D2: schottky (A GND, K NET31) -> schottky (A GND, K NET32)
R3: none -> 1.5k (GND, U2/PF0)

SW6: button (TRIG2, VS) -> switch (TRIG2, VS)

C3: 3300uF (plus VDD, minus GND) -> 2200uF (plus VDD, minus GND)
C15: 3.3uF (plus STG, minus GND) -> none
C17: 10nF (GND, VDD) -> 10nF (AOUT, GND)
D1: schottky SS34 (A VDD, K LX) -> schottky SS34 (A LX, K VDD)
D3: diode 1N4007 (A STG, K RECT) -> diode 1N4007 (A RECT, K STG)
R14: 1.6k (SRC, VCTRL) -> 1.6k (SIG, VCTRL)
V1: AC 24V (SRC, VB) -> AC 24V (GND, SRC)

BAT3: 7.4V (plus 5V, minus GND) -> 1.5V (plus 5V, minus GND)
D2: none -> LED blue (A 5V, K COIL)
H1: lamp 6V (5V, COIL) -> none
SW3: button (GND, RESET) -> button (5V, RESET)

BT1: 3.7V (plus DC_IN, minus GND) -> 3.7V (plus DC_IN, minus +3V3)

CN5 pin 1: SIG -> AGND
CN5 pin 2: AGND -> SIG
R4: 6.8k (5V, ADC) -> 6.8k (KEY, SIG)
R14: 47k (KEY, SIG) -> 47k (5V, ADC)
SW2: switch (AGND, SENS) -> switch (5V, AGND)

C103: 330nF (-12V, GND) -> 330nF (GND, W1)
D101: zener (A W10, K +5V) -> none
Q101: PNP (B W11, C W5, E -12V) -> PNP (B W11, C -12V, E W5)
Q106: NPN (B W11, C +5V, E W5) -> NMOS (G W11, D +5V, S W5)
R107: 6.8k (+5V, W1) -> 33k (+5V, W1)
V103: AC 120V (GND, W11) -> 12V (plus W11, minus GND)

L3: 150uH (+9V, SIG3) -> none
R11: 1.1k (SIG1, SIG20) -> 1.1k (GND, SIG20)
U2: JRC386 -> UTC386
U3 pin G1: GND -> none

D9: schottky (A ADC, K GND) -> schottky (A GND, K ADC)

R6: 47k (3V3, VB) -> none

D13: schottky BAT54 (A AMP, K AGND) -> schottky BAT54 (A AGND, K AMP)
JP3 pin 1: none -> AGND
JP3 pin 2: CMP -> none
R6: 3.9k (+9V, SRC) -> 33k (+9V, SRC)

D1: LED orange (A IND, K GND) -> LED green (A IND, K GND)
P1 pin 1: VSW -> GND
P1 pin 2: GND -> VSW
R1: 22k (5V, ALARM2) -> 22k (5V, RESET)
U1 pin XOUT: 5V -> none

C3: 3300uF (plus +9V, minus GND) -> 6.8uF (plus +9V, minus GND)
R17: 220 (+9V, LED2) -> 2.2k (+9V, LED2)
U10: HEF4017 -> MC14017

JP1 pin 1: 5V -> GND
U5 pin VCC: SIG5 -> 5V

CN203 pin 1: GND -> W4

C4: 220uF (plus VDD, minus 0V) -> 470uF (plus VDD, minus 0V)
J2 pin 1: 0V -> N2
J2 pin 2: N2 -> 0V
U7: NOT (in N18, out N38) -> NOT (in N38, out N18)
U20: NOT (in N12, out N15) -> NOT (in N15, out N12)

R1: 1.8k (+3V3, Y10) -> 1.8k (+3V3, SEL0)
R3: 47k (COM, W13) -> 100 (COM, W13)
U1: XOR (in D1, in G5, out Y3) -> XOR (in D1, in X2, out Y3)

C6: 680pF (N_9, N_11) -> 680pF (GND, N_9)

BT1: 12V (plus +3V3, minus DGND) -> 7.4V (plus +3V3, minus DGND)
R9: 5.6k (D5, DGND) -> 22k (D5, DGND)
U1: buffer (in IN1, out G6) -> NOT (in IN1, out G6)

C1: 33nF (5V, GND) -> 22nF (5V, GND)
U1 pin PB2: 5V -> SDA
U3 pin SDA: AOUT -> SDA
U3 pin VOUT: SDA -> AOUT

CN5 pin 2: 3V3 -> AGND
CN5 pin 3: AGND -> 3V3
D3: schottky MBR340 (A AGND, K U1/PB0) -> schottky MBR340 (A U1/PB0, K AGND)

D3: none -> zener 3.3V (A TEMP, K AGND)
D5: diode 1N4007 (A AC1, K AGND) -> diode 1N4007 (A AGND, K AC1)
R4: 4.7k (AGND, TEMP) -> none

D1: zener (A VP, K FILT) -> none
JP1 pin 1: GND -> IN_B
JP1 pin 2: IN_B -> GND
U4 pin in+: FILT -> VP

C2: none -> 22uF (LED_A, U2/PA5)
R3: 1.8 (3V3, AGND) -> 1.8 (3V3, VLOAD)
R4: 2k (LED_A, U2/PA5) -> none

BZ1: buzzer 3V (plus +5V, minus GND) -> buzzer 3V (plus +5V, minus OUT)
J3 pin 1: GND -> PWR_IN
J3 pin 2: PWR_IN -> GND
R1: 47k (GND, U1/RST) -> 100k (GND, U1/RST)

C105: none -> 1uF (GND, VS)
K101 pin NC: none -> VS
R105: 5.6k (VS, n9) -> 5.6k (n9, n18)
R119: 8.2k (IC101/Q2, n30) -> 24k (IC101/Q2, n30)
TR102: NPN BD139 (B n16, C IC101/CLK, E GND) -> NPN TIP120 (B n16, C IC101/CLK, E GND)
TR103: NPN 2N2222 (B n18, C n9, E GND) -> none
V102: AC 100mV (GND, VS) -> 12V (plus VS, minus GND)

■ ■ ■ ■ ■ ■ ■

Line by line, transcribe the material above exactly.

D2: schottky (A GND, K NET31) -> schottky (A GND, K NET32)
R3: none -> 1.5k (GND, U2/PF0)

SW6: button (TRIG2, VS) -> switch (TRIG2, VS)

C3: 3300uF (plus VDD, minus GND) -> 2200uF (plus VDD, minus GND)
C15: 3.3uF (plus STG, minus GND) -> none
C17: 10nF (GND, VDD) -> 10nF (AOUT, GND)
D1: schottky SS34 (A VDD, K LX) -> schottky SS34 (A LX, K VDD)
D3: diode 1N4007 (A STG, K RECT) -> diode 1N4007 (A RECT, K STG)
R14: 1.6k (SRC, VCTRL) -> 1.6k (SIG, VCTRL)
V1: AC 24V (SRC, VB) -> AC 24V (GND, SRC)

BAT3: 7.4V (plus 5V, minus GND) -> 1.5V (plus 5V, minus GND)
D2: none -> LED blue (A 5V, K COIL)
H1: lamp 6V (5V, COIL) -> none
SW3: button (GND, RESET) -> button (5V, RESET)

BT1: 3.7V (plus DC_IN, minus GND) -> 3.7V (plus DC_IN, minus +3V3)

CN5 pin 1: SIG -> AGND
CN5 pin 2: AGND -> SIG
R4: 6.8k (5V, ADC) -> 6.8k (KEY, SIG)
R14: 47k (KEY, SIG) -> 47k (5V, ADC)
SW2: switch (AGND, SENS) -> switch (5V, AGND)

C103: 330nF (-12V, GND) -> 330nF (GND, W1)
D101: zener (A W10, K +5V) -> none
Q101: PNP (B W11, C W5, E -12V) -> PNP (B W11, C -12V, E W5)
Q106: NPN (B W11, C +5V, E W5) -> NMOS (G W11, D +5V, S W5)
R107: 6.8k (+5V, W1) -> 33k (+5V, W1)
V103: AC 120V (GND, W11) -> 12V (plus W11, minus GND)

L3: 150uH (+9V, SIG3) -> none
R11: 1.1k (SIG1, SIG20) -> 1.1k (GND, SIG20)
U2: JRC386 -> UTC386
U3 pin G1: GND -> none

D9: schottky (A ADC, K GND) -> schottky (A GND, K ADC)

R6: 47k (3V3, VB) -> none

D13: schottky BAT54 (A AMP, K AGND) -> schottky BAT54 (A AGND, K AMP)
JP3 pin 1: none -> AGND
JP3 pin 2: CMP -> none
R6: 3.9k (+9V, SRC) -> 33k (+9V, SRC)

D1: LED orange (A IND, K GND) -> LED green (A IND, K GND)
P1 pin 1: VSW -> GND
P1 pin 2: GND -> VSW
R1: 22k (5V, ALARM2) -> 22k (5V, RESET)
U1 pin XOUT: 5V -> none

C3: 3300uF (plus +9V, minus GND) -> 6.8uF (plus +9V, minus GND)
R17: 220 (+9V, LED2) -> 2.2k (+9V, LED2)
U10: HEF4017 -> MC14017

JP1 pin 1: 5V -> GND
U5 pin VCC: SIG5 -> 5V

CN203 pin 1: GND -> W4

C4: 220uF (plus VDD, minus 0V) -> 470uF (plus VDD, minus 0V)
J2 pin 1: 0V -> N2
J2 pin 2: N2 -> 0V
U7: NOT (in N18, out N38) -> NOT (in N38, out N18)
U20: NOT (in N12, out N15) -> NOT (in N15, out N12)

R1: 1.8k (+3V3, Y10) -> 1.8k (+3V3, SEL0)
R3: 47k (COM, W13) -> 100 (COM, W13)
U1: XOR (in D1, in G5, out Y3) -> XOR (in D1, in X2, out Y3)

C6: 680pF (N_9, N_11) -> 680pF (GND, N_9)

BT1: 12V (plus +3V3, minus DGND) -> 7.4V (plus +3V3, minus DGND)
R9: 5.6k (D5, DGND) -> 22k (D5, DGND)
U1: buffer (in IN1, out G6) -> NOT (in IN1, out G6)

C1: 33nF (5V, GND) -> 22nF (5V, GND)
U1 pin PB2: 5V -> SDA
U3 pin SDA: AOUT -> SDA
U3 pin VOUT: SDA -> AOUT

CN5 pin 2: 3V3 -> AGND
CN5 pin 3: AGND -> 3V3
D3: schottky MBR340 (A AGND, K U1/PB0) -> schottky MBR340 (A U1/PB0, K AGND)

D3: none -> zener 3.3V (A TEMP, K AGND)
D5: diode 1N4007 (A AC1, K AGND) -> diode 1N4007 (A AGND, K AC1)
R4: 4.7k (AGND, TEMP) -> none

D1: zener (A VP, K FILT) -> none
JP1 pin 1: GND -> IN_B
JP1 pin 2: IN_B -> GND
U4 pin in+: FILT -> VP

C2: none -> 22uF (LED_A, U2/PA5)
R3: 1.8 (3V3, AGND) -> 1.8 (3V3, VLOAD)
R4: 2k (LED_A, U2/PA5) -> none

BZ1: buzzer 3V (plus +5V, minus GND) -> buzzer 3V (plus +5V, minus OUT)
J3 pin 1: GND -> PWR_IN
J3 pin 2: PWR_IN -> GND
R1: 47k (GND, U1/RST) -> 100k (GND, U1/RST)

C105: none -> 1uF (GND, VS)
K101 pin NC: none -> VS
R105: 5.6k (VS, n9) -> 5.6k (n9, n18)
R119: 8.2k (IC101/Q2, n30) -> 24k (IC101/Q2, n30)
TR102: NPN BD139 (B n16, C IC101/CLK, E GND) -> NPN TIP120 (B n16, C IC101/CLK, E GND)
TR103: NPN 2N2222 (B n18, C n9, E GND) -> none
V102: AC 100mV (GND, VS) -> 12V (plus VS, minus GND)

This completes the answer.